__RECORDS TO USE__
┄┄┄┄┄┄┄┄┄┄

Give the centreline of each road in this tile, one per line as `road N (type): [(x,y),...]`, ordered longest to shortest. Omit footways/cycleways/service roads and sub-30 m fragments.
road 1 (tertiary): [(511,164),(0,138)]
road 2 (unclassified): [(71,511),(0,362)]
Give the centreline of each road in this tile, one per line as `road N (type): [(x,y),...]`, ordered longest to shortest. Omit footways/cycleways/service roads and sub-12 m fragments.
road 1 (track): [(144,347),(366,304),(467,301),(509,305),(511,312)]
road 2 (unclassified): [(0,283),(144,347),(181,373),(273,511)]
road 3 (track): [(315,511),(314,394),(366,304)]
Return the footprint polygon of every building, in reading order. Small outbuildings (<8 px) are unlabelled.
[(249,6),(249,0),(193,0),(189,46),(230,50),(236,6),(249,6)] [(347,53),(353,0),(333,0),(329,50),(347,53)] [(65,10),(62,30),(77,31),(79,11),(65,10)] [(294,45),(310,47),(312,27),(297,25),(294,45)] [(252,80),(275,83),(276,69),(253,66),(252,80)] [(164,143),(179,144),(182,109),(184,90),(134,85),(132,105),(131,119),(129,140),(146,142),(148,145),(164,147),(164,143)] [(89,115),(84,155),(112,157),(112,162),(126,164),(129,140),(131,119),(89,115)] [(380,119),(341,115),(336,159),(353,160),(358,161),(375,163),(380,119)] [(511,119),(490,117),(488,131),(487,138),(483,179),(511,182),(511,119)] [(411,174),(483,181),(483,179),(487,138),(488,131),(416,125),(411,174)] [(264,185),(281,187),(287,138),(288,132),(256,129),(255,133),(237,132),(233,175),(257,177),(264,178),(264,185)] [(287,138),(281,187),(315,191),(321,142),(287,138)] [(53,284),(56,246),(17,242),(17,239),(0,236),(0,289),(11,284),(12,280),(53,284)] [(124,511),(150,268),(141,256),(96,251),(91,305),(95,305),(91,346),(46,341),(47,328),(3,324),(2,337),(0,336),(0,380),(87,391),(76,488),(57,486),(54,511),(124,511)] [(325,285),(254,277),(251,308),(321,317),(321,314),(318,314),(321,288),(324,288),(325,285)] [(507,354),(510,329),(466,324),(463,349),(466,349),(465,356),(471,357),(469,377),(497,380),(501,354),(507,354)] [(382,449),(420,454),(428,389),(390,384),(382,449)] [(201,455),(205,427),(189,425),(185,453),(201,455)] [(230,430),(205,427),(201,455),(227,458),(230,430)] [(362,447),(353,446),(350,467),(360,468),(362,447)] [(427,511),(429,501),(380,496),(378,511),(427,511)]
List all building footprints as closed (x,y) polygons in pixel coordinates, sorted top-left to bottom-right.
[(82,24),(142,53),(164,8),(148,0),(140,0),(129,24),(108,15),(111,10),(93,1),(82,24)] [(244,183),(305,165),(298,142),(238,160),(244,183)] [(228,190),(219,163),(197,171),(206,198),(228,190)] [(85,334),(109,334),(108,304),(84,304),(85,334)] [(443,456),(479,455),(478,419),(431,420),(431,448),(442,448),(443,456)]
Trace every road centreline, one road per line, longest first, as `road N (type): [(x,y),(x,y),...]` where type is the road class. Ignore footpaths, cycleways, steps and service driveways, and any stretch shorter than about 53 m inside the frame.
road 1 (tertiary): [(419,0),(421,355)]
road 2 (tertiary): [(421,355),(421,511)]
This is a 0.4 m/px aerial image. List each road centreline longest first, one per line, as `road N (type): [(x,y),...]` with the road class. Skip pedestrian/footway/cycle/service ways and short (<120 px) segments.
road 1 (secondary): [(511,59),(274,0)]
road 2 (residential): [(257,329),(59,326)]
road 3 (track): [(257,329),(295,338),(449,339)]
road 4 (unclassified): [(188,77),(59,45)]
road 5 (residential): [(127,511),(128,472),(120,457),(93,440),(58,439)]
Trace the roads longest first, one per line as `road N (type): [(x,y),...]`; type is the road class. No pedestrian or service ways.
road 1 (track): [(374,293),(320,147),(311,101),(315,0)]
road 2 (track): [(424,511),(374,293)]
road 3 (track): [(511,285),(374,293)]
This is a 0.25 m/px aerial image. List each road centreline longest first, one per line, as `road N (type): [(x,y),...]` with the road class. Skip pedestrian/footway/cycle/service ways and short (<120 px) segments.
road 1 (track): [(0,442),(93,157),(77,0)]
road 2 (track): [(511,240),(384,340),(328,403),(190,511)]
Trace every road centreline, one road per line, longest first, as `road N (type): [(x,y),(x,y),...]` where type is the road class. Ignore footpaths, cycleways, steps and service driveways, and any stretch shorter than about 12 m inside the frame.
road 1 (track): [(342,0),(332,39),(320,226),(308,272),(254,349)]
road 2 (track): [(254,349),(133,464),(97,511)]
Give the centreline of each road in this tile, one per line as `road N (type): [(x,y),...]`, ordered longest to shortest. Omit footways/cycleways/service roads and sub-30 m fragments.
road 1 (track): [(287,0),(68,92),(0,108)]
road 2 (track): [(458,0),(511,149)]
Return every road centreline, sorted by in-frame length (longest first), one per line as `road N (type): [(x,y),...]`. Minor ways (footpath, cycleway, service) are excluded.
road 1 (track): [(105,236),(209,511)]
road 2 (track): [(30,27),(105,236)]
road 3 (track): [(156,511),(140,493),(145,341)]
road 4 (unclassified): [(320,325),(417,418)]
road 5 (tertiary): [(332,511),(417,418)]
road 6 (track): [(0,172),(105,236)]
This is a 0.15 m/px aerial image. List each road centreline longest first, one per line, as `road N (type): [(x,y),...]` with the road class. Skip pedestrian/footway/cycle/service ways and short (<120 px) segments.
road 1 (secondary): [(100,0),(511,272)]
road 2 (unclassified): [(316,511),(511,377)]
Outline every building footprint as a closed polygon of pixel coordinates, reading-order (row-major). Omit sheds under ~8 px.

┄┄┄┄┄┄┄┄┄┄

__DIRECTIVE__
Pull out each line of the data above that contains the string "segments", counting only matches with the same capitalization.

__THE RESPONSE__
This is a 0.4 m/px aerial image. List each road centreline longest first, one per line, as `road N (type): [(x,y),...]` with the road class. Skip pedestrian/footway/cycle/service ways and short (<120 px) segments.
This is a 0.25 m/px aerial image. List each road centreline longest first, one per line, as `road N (type): [(x,y),...]` with the road class. Skip pedestrian/footway/cycle/service ways and short (<120 px) segments.
This is a 0.15 m/px aerial image. List each road centreline longest first, one per line, as `road N (type): [(x,y),...]` with the road class. Skip pedestrian/footway/cycle/service ways and short (<120 px) segments.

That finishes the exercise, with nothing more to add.